Transcribe the records word for word, beginning with the first line and ending with the line that contains "move: purple stacking"; include nothing else.

-- Opening Marker --

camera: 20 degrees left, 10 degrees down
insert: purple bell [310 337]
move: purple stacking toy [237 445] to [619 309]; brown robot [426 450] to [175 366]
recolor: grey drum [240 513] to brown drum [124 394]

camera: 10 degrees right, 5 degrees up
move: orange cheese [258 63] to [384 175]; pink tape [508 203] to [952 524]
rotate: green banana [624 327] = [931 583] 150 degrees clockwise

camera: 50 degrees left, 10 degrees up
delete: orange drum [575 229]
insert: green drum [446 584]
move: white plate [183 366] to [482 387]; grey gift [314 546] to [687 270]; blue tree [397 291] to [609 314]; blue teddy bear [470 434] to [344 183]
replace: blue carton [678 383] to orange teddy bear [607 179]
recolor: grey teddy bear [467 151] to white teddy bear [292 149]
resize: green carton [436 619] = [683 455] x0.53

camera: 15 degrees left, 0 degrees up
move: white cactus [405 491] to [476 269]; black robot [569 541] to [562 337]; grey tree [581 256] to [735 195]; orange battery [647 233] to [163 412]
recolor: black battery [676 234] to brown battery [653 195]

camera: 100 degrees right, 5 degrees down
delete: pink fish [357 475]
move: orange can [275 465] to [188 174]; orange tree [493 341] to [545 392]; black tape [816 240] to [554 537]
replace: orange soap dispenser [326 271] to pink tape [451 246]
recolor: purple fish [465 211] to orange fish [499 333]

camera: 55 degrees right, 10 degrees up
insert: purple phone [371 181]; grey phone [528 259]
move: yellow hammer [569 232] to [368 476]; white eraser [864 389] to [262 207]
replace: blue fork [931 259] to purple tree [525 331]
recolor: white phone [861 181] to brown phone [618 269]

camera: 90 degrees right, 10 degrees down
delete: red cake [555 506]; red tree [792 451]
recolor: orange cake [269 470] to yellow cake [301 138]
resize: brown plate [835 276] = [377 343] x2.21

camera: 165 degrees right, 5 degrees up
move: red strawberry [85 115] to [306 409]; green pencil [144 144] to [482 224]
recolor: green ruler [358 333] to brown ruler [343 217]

-- Closing Marker --

[PROBLEM SOLUTION]
camera: 20 degrees left, 10 degrees down
insert: purple bell [310 337]
move: purple stacking toy [237 445] to [619 309]; brown robot [426 450] to [175 366]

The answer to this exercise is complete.